Task to carry out
Retype all of the entries exactly as they appear.
** Opening Given entries block **
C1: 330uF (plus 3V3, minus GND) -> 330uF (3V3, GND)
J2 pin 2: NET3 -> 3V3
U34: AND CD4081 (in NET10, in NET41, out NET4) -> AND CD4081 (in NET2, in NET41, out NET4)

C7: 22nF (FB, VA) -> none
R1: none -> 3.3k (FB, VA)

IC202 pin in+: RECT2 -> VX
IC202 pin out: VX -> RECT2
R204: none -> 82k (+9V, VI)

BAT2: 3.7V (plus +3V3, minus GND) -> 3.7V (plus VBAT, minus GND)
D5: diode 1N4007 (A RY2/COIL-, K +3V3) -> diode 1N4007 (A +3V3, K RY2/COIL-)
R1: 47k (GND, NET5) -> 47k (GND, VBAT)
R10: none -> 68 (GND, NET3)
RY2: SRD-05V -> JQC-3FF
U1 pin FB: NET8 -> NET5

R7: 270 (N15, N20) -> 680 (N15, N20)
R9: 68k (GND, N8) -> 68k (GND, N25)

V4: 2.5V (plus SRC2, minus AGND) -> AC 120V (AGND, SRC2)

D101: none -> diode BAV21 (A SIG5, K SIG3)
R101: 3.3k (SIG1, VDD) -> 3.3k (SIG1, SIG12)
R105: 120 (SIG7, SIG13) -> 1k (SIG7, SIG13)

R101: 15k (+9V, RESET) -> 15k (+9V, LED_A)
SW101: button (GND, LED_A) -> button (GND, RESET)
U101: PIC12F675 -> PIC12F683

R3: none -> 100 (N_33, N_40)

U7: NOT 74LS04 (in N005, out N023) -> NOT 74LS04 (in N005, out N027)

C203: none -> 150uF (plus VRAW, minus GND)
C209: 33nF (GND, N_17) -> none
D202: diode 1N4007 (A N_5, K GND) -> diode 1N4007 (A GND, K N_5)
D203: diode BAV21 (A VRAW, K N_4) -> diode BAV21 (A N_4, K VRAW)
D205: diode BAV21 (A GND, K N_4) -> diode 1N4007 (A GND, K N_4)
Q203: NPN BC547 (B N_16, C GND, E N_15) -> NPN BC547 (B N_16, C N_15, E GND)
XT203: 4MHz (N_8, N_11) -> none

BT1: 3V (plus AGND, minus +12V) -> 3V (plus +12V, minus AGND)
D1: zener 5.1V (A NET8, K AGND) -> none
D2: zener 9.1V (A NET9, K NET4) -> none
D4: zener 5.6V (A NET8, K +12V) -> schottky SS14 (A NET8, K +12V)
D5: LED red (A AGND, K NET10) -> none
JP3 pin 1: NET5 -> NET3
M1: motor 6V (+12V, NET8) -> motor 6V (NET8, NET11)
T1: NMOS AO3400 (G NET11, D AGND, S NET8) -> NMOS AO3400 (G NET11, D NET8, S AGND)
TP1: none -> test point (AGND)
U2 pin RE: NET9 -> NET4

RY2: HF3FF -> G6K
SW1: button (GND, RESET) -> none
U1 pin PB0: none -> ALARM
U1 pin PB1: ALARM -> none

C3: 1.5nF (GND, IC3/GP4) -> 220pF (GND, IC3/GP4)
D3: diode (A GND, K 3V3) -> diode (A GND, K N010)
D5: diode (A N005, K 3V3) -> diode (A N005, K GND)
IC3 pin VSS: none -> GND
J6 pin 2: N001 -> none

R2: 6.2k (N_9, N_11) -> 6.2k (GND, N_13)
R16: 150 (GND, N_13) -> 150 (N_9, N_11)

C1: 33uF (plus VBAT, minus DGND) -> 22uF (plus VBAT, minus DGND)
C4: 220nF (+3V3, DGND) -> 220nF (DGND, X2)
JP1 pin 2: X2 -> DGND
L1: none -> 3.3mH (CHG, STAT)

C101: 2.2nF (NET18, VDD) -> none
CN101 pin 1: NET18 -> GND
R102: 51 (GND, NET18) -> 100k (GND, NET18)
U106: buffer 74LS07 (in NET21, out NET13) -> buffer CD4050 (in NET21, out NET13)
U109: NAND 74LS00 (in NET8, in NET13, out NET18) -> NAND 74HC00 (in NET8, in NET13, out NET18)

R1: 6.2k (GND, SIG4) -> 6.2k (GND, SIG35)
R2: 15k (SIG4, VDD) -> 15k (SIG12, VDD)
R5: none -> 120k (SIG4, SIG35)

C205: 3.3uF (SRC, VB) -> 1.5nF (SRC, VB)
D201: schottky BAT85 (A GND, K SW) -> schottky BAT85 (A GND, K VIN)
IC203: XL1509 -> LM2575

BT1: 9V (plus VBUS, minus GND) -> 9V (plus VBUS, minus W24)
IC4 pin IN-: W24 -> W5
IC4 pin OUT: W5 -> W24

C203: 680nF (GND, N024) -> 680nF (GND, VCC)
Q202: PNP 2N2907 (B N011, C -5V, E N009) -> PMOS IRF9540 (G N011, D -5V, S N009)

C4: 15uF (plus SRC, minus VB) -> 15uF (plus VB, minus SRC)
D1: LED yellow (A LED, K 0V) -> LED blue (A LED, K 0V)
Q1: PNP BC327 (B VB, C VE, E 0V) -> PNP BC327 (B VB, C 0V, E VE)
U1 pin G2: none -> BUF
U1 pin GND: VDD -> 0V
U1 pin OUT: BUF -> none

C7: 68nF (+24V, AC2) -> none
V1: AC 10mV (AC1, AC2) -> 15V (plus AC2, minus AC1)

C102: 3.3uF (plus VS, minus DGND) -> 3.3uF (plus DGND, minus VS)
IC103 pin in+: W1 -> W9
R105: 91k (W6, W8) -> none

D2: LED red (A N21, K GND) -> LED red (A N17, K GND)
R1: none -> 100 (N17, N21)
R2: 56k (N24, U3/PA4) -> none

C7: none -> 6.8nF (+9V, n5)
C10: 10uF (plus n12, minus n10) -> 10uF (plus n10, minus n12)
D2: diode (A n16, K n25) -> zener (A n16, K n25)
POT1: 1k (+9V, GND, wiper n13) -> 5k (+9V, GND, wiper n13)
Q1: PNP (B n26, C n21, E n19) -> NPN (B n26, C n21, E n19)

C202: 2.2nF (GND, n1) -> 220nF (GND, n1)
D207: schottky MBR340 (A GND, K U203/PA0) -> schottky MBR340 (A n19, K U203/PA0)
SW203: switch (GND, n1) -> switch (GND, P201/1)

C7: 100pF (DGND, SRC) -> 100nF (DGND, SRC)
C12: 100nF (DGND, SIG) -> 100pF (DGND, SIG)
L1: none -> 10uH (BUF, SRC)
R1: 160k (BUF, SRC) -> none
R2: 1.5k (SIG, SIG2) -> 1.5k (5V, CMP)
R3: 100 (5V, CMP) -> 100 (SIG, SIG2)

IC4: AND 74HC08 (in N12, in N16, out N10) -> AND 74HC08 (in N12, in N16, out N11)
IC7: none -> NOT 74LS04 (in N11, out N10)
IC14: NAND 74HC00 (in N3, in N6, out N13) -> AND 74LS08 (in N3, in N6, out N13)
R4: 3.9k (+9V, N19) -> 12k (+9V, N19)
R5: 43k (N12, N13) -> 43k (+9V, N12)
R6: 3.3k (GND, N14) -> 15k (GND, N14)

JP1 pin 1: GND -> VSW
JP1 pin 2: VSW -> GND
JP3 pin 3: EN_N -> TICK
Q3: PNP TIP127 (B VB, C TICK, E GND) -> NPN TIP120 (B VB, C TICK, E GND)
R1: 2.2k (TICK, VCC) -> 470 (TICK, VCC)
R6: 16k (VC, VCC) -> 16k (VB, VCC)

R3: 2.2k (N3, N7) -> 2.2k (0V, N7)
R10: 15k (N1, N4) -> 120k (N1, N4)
** Closing Given entries block **
Your response
C1: 330uF (plus 3V3, minus GND) -> 330uF (3V3, GND)
J2 pin 2: NET3 -> 3V3
U34: AND CD4081 (in NET10, in NET41, out NET4) -> AND CD4081 (in NET2, in NET41, out NET4)

C7: 22nF (FB, VA) -> none
R1: none -> 3.3k (FB, VA)

IC202 pin in+: RECT2 -> VX
IC202 pin out: VX -> RECT2
R204: none -> 82k (+9V, VI)

BAT2: 3.7V (plus +3V3, minus GND) -> 3.7V (plus VBAT, minus GND)
D5: diode 1N4007 (A RY2/COIL-, K +3V3) -> diode 1N4007 (A +3V3, K RY2/COIL-)
R1: 47k (GND, NET5) -> 47k (GND, VBAT)
R10: none -> 68 (GND, NET3)
RY2: SRD-05V -> JQC-3FF
U1 pin FB: NET8 -> NET5

R7: 270 (N15, N20) -> 680 (N15, N20)
R9: 68k (GND, N8) -> 68k (GND, N25)

V4: 2.5V (plus SRC2, minus AGND) -> AC 120V (AGND, SRC2)

D101: none -> diode BAV21 (A SIG5, K SIG3)
R101: 3.3k (SIG1, VDD) -> 3.3k (SIG1, SIG12)
R105: 120 (SIG7, SIG13) -> 1k (SIG7, SIG13)

R101: 15k (+9V, RESET) -> 15k (+9V, LED_A)
SW101: button (GND, LED_A) -> button (GND, RESET)
U101: PIC12F675 -> PIC12F683

R3: none -> 100 (N_33, N_40)

U7: NOT 74LS04 (in N005, out N023) -> NOT 74LS04 (in N005, out N027)

C203: none -> 150uF (plus VRAW, minus GND)
C209: 33nF (GND, N_17) -> none
D202: diode 1N4007 (A N_5, K GND) -> diode 1N4007 (A GND, K N_5)
D203: diode BAV21 (A VRAW, K N_4) -> diode BAV21 (A N_4, K VRAW)
D205: diode BAV21 (A GND, K N_4) -> diode 1N4007 (A GND, K N_4)
Q203: NPN BC547 (B N_16, C GND, E N_15) -> NPN BC547 (B N_16, C N_15, E GND)
XT203: 4MHz (N_8, N_11) -> none

BT1: 3V (plus AGND, minus +12V) -> 3V (plus +12V, minus AGND)
D1: zener 5.1V (A NET8, K AGND) -> none
D2: zener 9.1V (A NET9, K NET4) -> none
D4: zener 5.6V (A NET8, K +12V) -> schottky SS14 (A NET8, K +12V)
D5: LED red (A AGND, K NET10) -> none
JP3 pin 1: NET5 -> NET3
M1: motor 6V (+12V, NET8) -> motor 6V (NET8, NET11)
T1: NMOS AO3400 (G NET11, D AGND, S NET8) -> NMOS AO3400 (G NET11, D NET8, S AGND)
TP1: none -> test point (AGND)
U2 pin RE: NET9 -> NET4

RY2: HF3FF -> G6K
SW1: button (GND, RESET) -> none
U1 pin PB0: none -> ALARM
U1 pin PB1: ALARM -> none

C3: 1.5nF (GND, IC3/GP4) -> 220pF (GND, IC3/GP4)
D3: diode (A GND, K 3V3) -> diode (A GND, K N010)
D5: diode (A N005, K 3V3) -> diode (A N005, K GND)
IC3 pin VSS: none -> GND
J6 pin 2: N001 -> none

R2: 6.2k (N_9, N_11) -> 6.2k (GND, N_13)
R16: 150 (GND, N_13) -> 150 (N_9, N_11)

C1: 33uF (plus VBAT, minus DGND) -> 22uF (plus VBAT, minus DGND)
C4: 220nF (+3V3, DGND) -> 220nF (DGND, X2)
JP1 pin 2: X2 -> DGND
L1: none -> 3.3mH (CHG, STAT)

C101: 2.2nF (NET18, VDD) -> none
CN101 pin 1: NET18 -> GND
R102: 51 (GND, NET18) -> 100k (GND, NET18)
U106: buffer 74LS07 (in NET21, out NET13) -> buffer CD4050 (in NET21, out NET13)
U109: NAND 74LS00 (in NET8, in NET13, out NET18) -> NAND 74HC00 (in NET8, in NET13, out NET18)

R1: 6.2k (GND, SIG4) -> 6.2k (GND, SIG35)
R2: 15k (SIG4, VDD) -> 15k (SIG12, VDD)
R5: none -> 120k (SIG4, SIG35)

C205: 3.3uF (SRC, VB) -> 1.5nF (SRC, VB)
D201: schottky BAT85 (A GND, K SW) -> schottky BAT85 (A GND, K VIN)
IC203: XL1509 -> LM2575

BT1: 9V (plus VBUS, minus GND) -> 9V (plus VBUS, minus W24)
IC4 pin IN-: W24 -> W5
IC4 pin OUT: W5 -> W24

C203: 680nF (GND, N024) -> 680nF (GND, VCC)
Q202: PNP 2N2907 (B N011, C -5V, E N009) -> PMOS IRF9540 (G N011, D -5V, S N009)

C4: 15uF (plus SRC, minus VB) -> 15uF (plus VB, minus SRC)
D1: LED yellow (A LED, K 0V) -> LED blue (A LED, K 0V)
Q1: PNP BC327 (B VB, C VE, E 0V) -> PNP BC327 (B VB, C 0V, E VE)
U1 pin G2: none -> BUF
U1 pin GND: VDD -> 0V
U1 pin OUT: BUF -> none

C7: 68nF (+24V, AC2) -> none
V1: AC 10mV (AC1, AC2) -> 15V (plus AC2, minus AC1)

C102: 3.3uF (plus VS, minus DGND) -> 3.3uF (plus DGND, minus VS)
IC103 pin in+: W1 -> W9
R105: 91k (W6, W8) -> none

D2: LED red (A N21, K GND) -> LED red (A N17, K GND)
R1: none -> 100 (N17, N21)
R2: 56k (N24, U3/PA4) -> none

C7: none -> 6.8nF (+9V, n5)
C10: 10uF (plus n12, minus n10) -> 10uF (plus n10, minus n12)
D2: diode (A n16, K n25) -> zener (A n16, K n25)
POT1: 1k (+9V, GND, wiper n13) -> 5k (+9V, GND, wiper n13)
Q1: PNP (B n26, C n21, E n19) -> NPN (B n26, C n21, E n19)

C202: 2.2nF (GND, n1) -> 220nF (GND, n1)
D207: schottky MBR340 (A GND, K U203/PA0) -> schottky MBR340 (A n19, K U203/PA0)
SW203: switch (GND, n1) -> switch (GND, P201/1)

C7: 100pF (DGND, SRC) -> 100nF (DGND, SRC)
C12: 100nF (DGND, SIG) -> 100pF (DGND, SIG)
L1: none -> 10uH (BUF, SRC)
R1: 160k (BUF, SRC) -> none
R2: 1.5k (SIG, SIG2) -> 1.5k (5V, CMP)
R3: 100 (5V, CMP) -> 100 (SIG, SIG2)

IC4: AND 74HC08 (in N12, in N16, out N10) -> AND 74HC08 (in N12, in N16, out N11)
IC7: none -> NOT 74LS04 (in N11, out N10)
IC14: NAND 74HC00 (in N3, in N6, out N13) -> AND 74LS08 (in N3, in N6, out N13)
R4: 3.9k (+9V, N19) -> 12k (+9V, N19)
R5: 43k (N12, N13) -> 43k (+9V, N12)
R6: 3.3k (GND, N14) -> 15k (GND, N14)

JP1 pin 1: GND -> VSW
JP1 pin 2: VSW -> GND
JP3 pin 3: EN_N -> TICK
Q3: PNP TIP127 (B VB, C TICK, E GND) -> NPN TIP120 (B VB, C TICK, E GND)
R1: 2.2k (TICK, VCC) -> 470 (TICK, VCC)
R6: 16k (VC, VCC) -> 16k (VB, VCC)

R3: 2.2k (N3, N7) -> 2.2k (0V, N7)
R10: 15k (N1, N4) -> 120k (N1, N4)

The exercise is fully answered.